<<<<
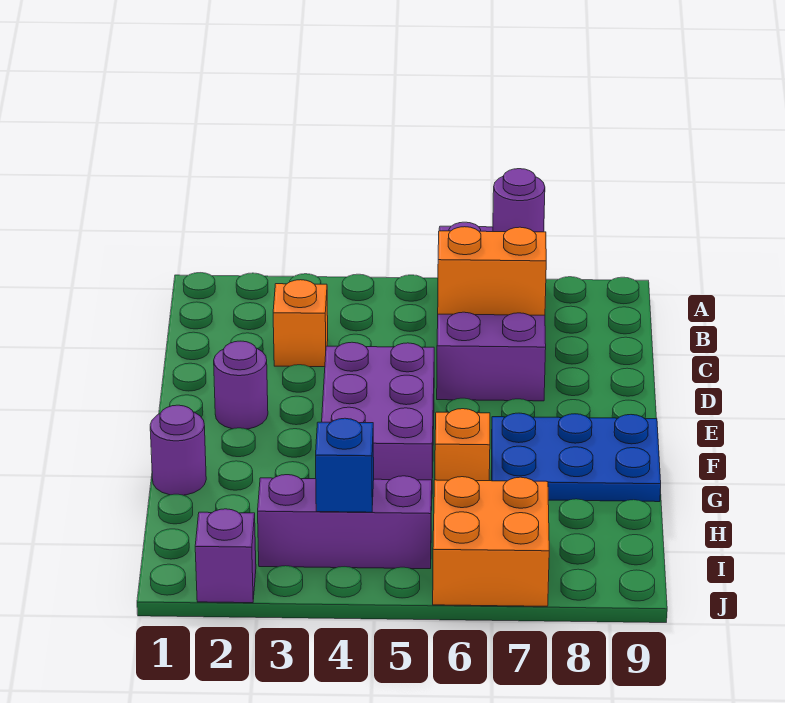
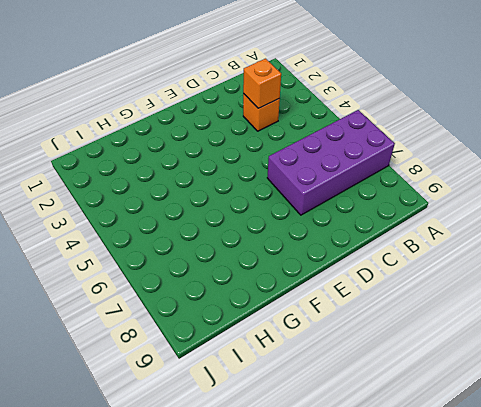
orange brick C3 level 2 -> orange brick G6 level 1
none -> purple round brick E2 level 1
none -> purple brick E4:G5 level 1
none -> blue plate F7:G9 level 1

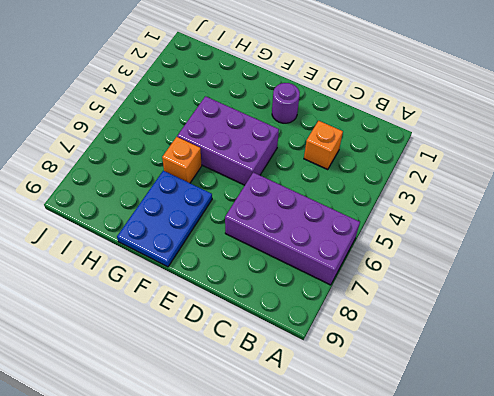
none -> purple round brick G1 level 1
none -> purple brick I3:I5 level 1
none -> orange brick I6:J7 level 1

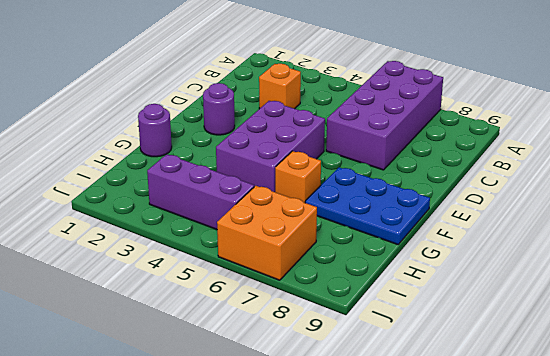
none -> purple brick J2 level 1
none -> purple round brick A7 level 2
none -> orange brick C6:C7 level 2

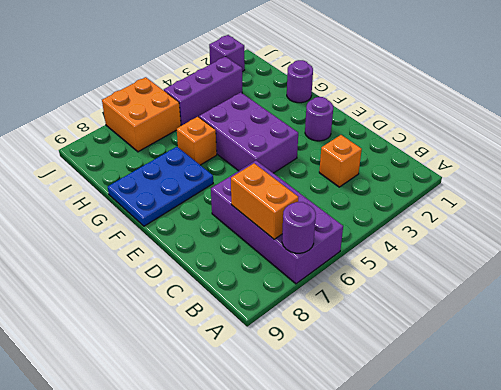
orange brick B7:C7 level 2 -> orange brick C6:C7 level 2
none -> blue brick I4 level 2

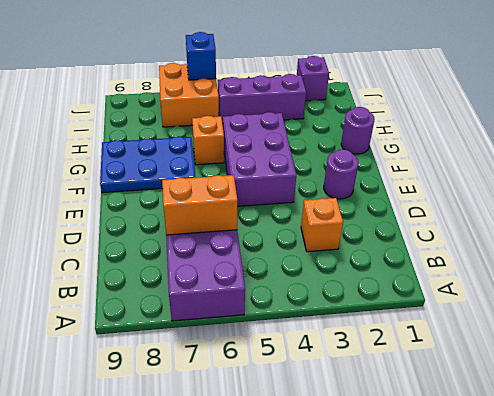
blue brick J6 level 2 -> blue brick I4 level 2
none -> purple round brick A7 level 2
>>>>
— ABOUT THIS TASK —
A verbatim copy of the records above, without pictures, is required.

— YOUR RESPONSE —
orange brick C3 level 2 -> orange brick G6 level 1
none -> purple round brick E2 level 1
none -> purple brick E4:G5 level 1
none -> blue plate F7:G9 level 1

none -> purple round brick G1 level 1
none -> purple brick I3:I5 level 1
none -> orange brick I6:J7 level 1

none -> purple brick J2 level 1
none -> purple round brick A7 level 2
none -> orange brick C6:C7 level 2

orange brick B7:C7 level 2 -> orange brick C6:C7 level 2
none -> blue brick I4 level 2

blue brick J6 level 2 -> blue brick I4 level 2
none -> purple round brick A7 level 2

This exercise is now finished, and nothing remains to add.